(Materials provided)
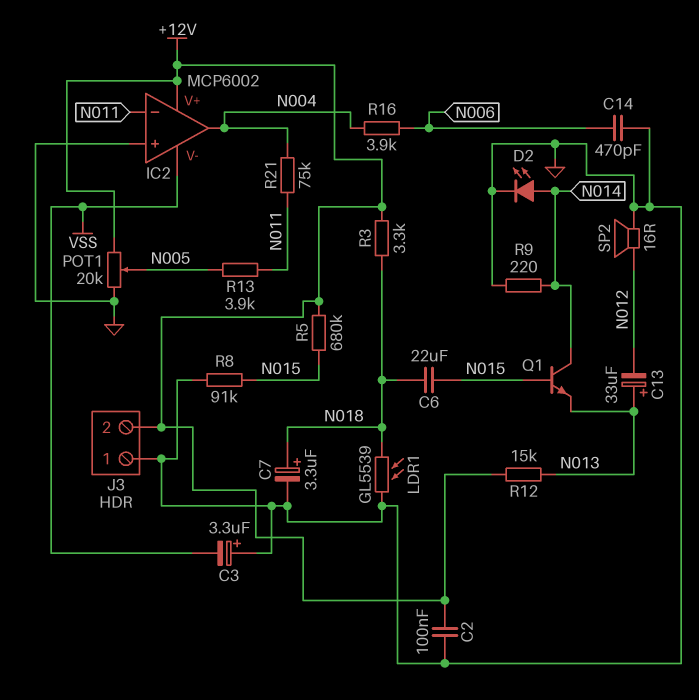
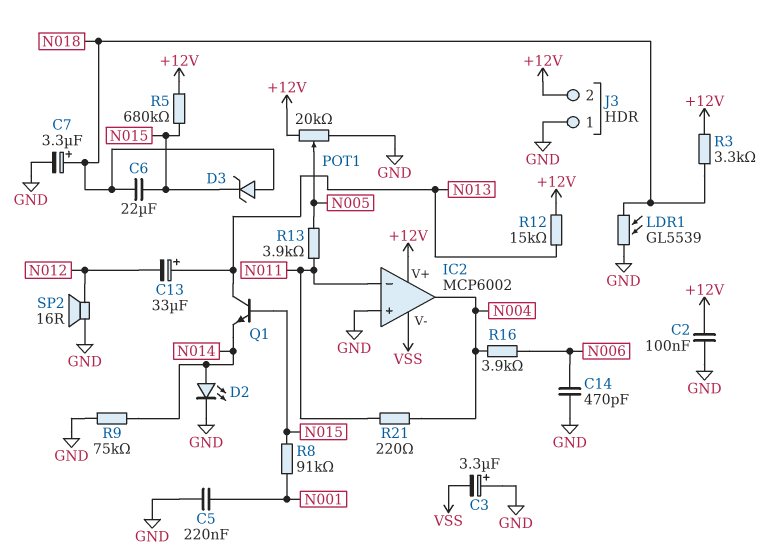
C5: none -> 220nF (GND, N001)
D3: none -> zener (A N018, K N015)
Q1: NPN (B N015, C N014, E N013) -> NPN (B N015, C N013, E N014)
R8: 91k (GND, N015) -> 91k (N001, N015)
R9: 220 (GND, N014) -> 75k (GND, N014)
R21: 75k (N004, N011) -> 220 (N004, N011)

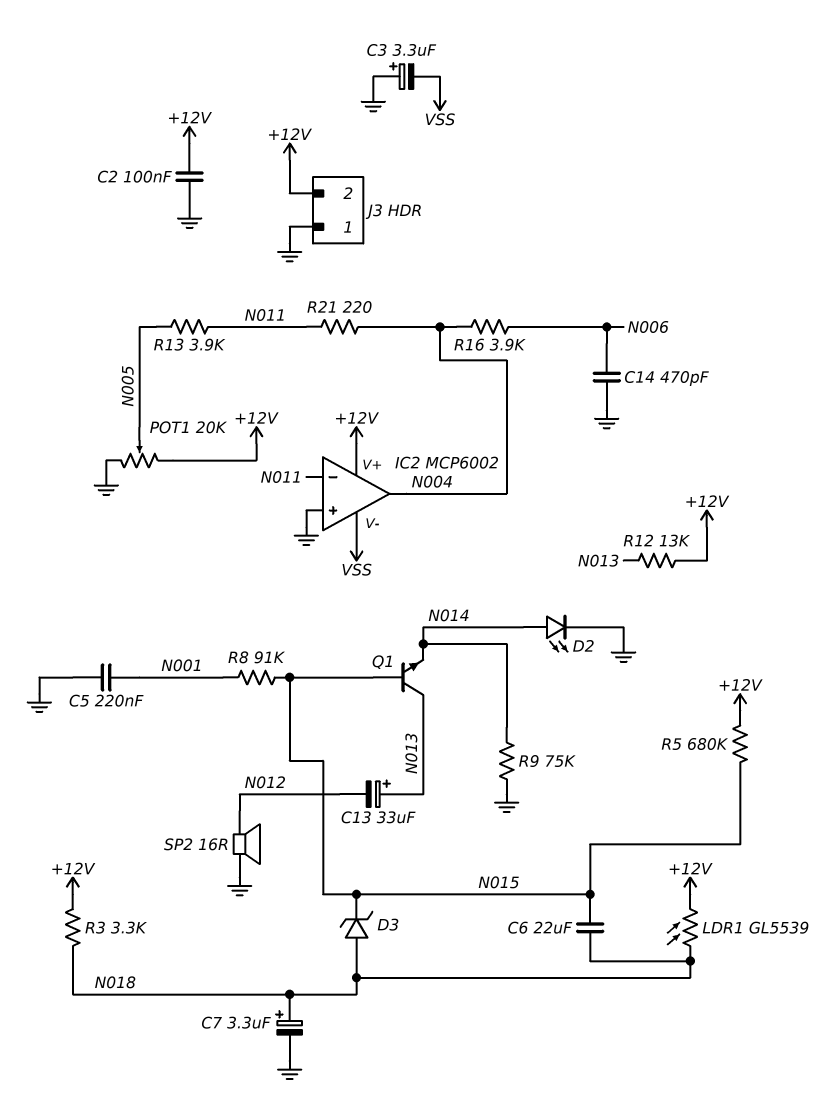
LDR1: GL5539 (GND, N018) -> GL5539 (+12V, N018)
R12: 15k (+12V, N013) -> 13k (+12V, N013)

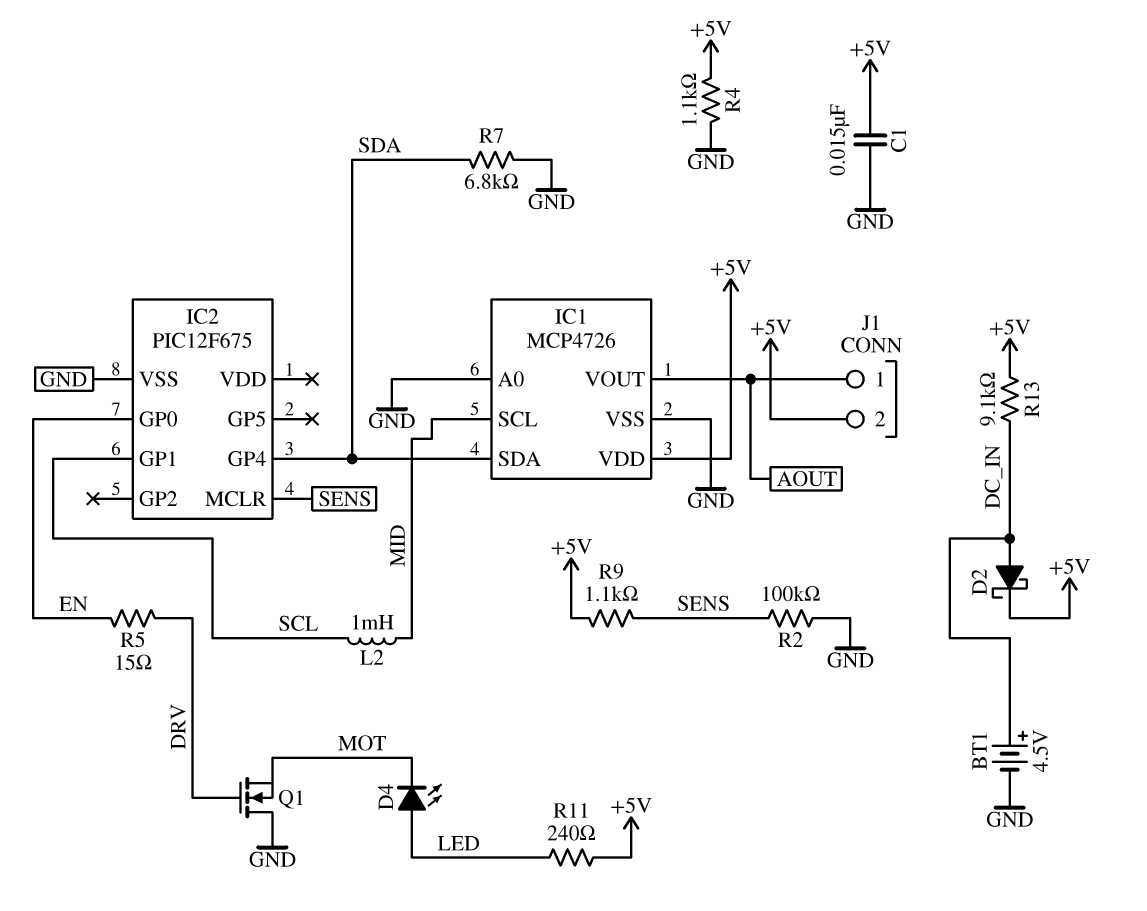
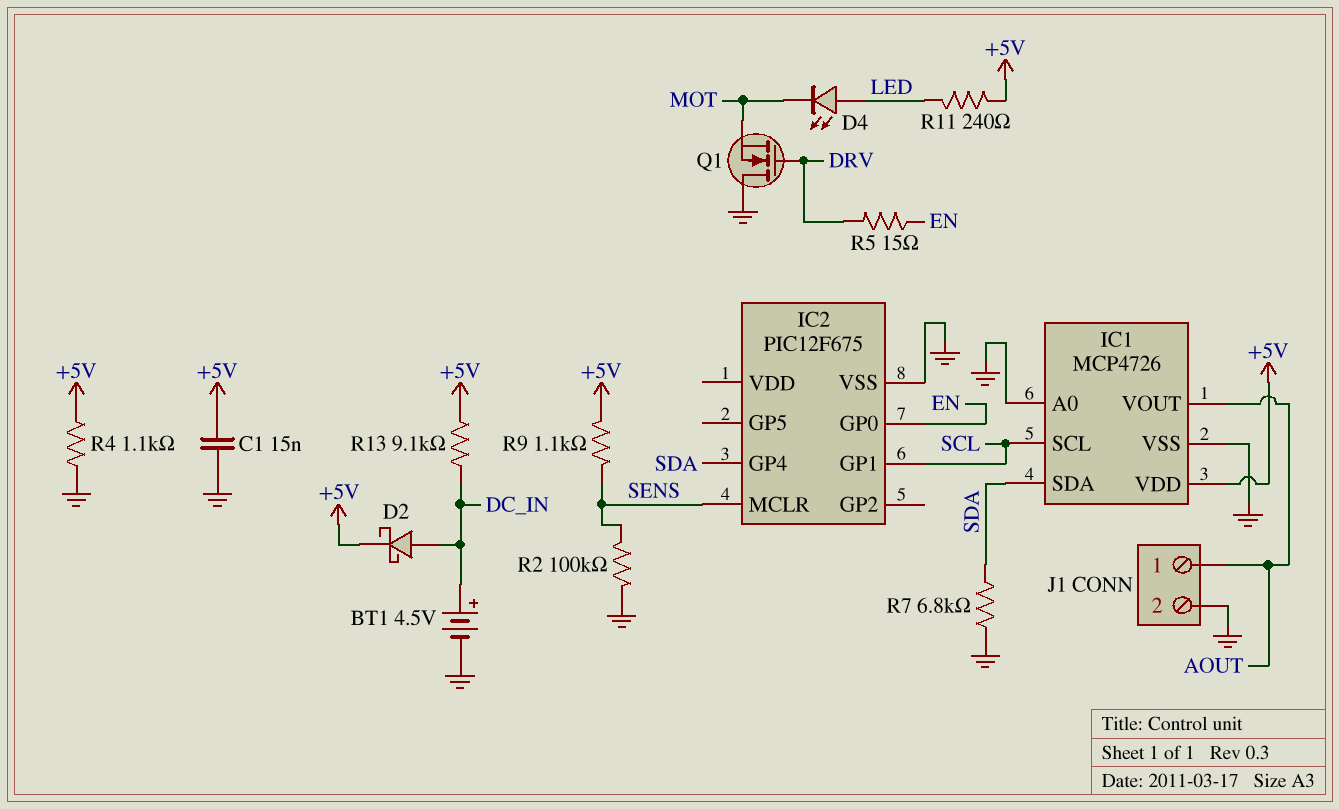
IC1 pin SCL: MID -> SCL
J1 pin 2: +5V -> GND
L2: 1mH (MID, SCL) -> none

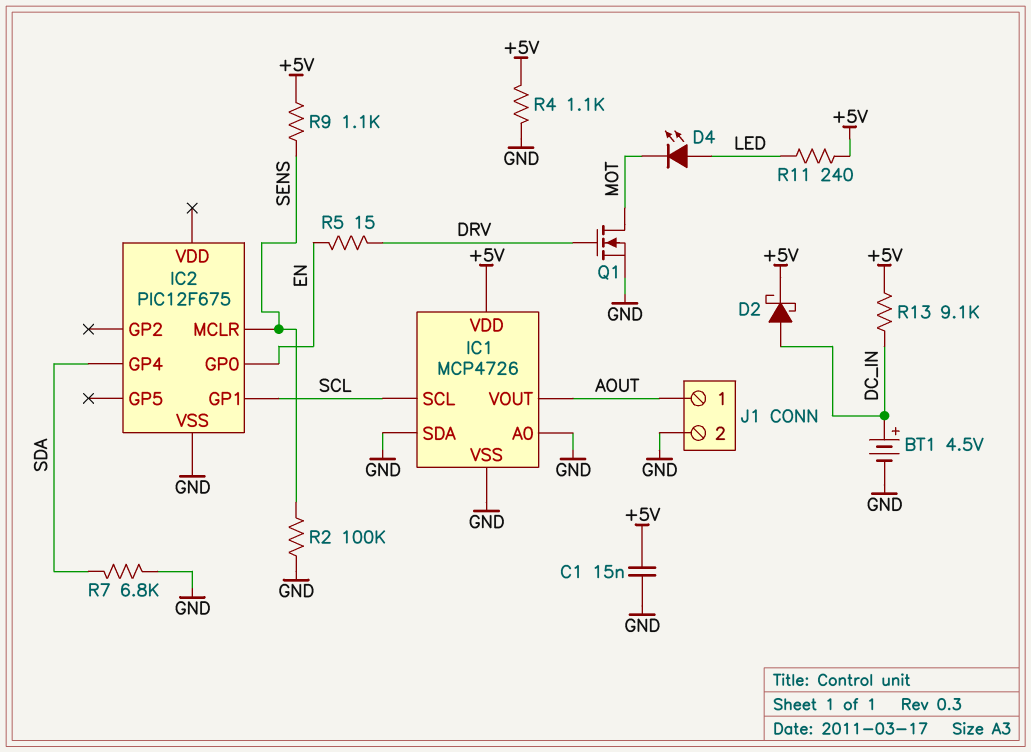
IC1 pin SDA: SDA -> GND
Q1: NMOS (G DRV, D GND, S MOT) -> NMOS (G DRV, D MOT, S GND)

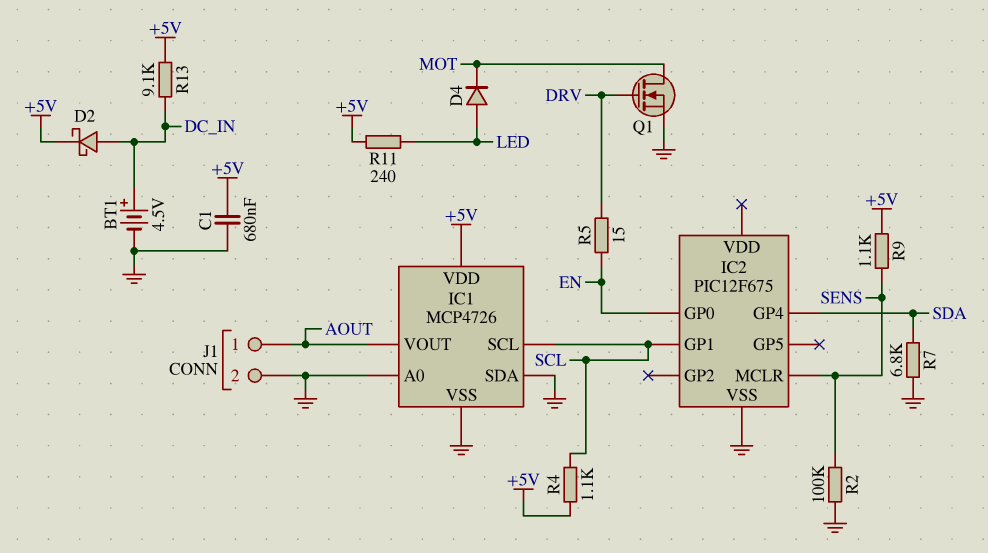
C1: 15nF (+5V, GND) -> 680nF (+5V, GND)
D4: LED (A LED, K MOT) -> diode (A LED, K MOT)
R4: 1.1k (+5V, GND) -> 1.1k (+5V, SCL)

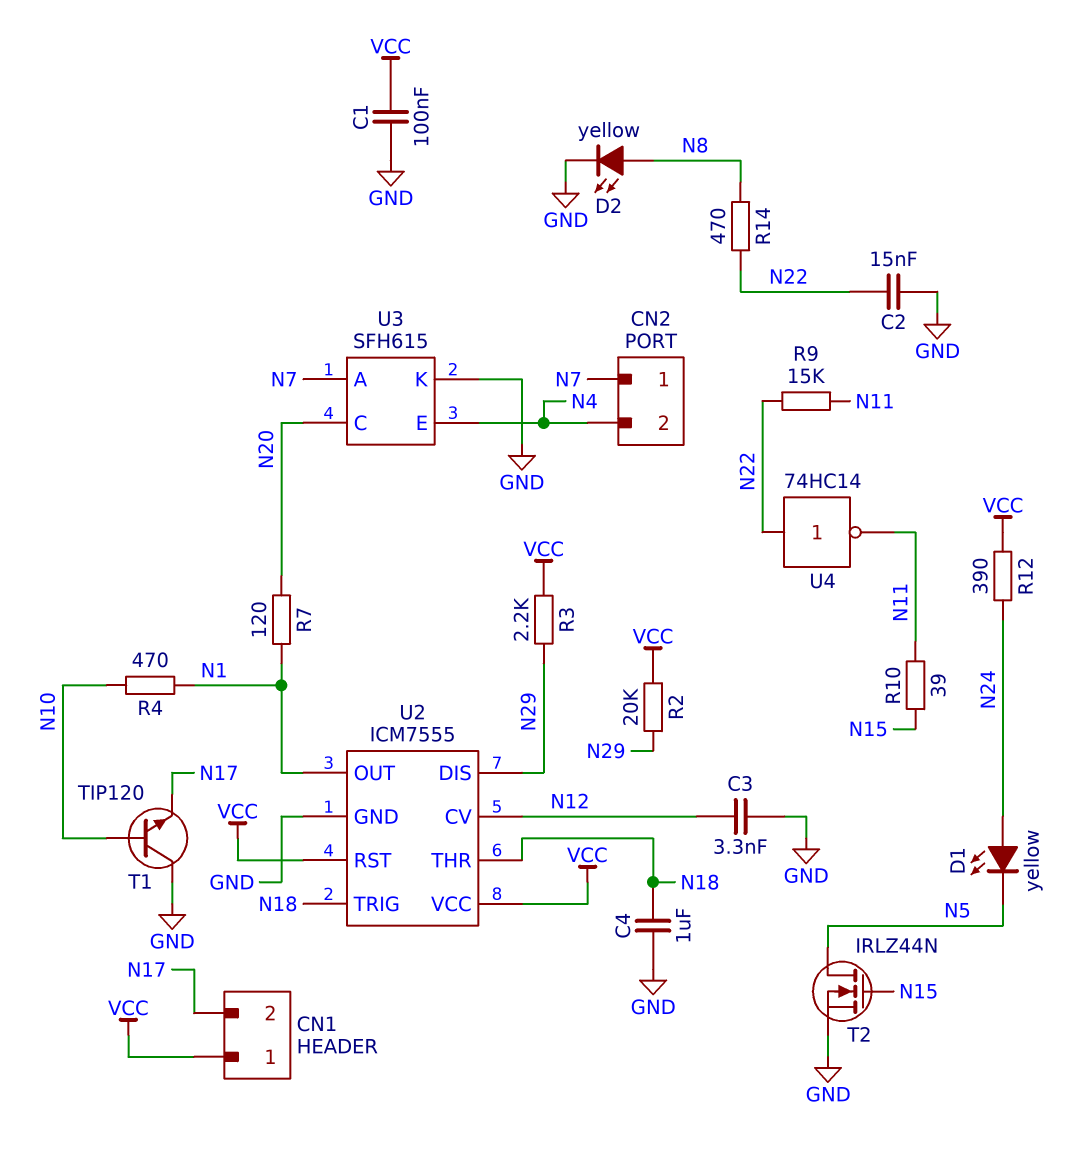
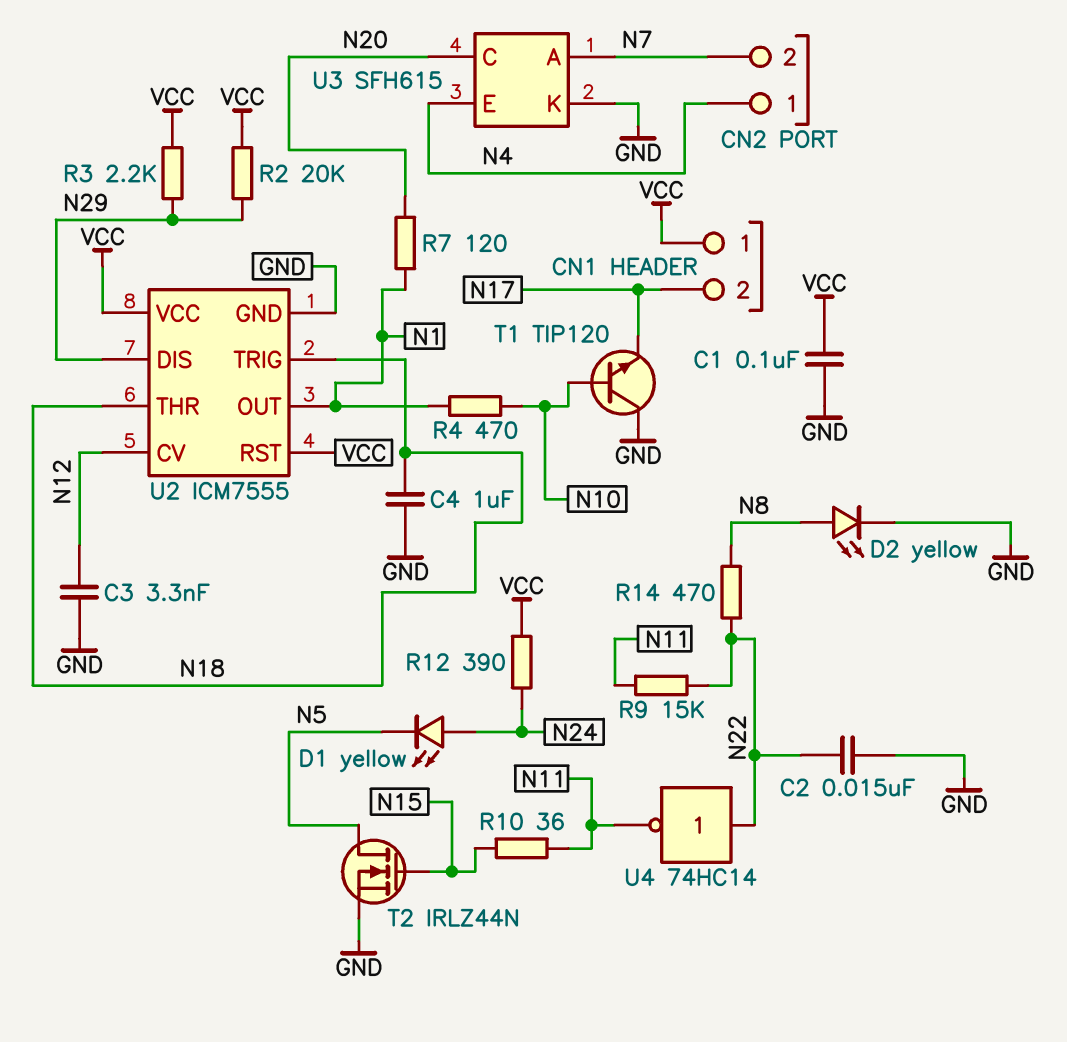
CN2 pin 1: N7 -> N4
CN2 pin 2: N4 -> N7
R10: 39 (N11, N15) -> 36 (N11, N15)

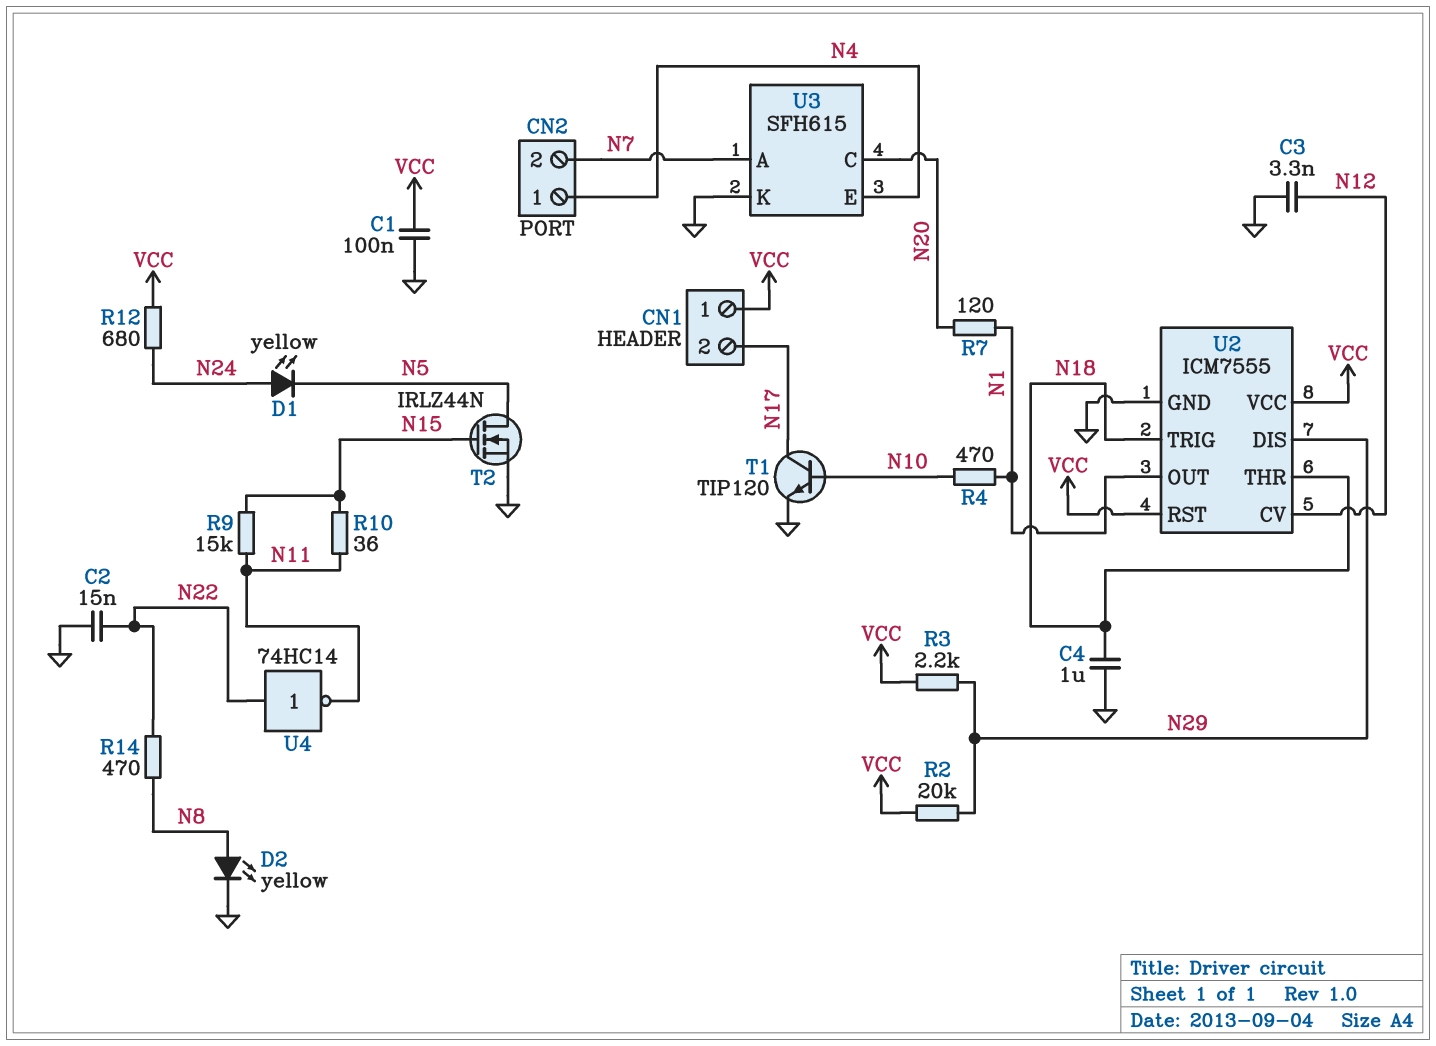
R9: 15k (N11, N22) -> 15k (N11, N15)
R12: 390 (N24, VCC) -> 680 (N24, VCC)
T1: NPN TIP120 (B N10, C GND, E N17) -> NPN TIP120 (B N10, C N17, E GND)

(Problem description)
Among the lines of the data, find every one that holds "none" and copy it.

(Answer to the problem)
C5: none -> 220nF (GND, N001)
D3: none -> zener (A N018, K N015)
L2: 1mH (MID, SCL) -> none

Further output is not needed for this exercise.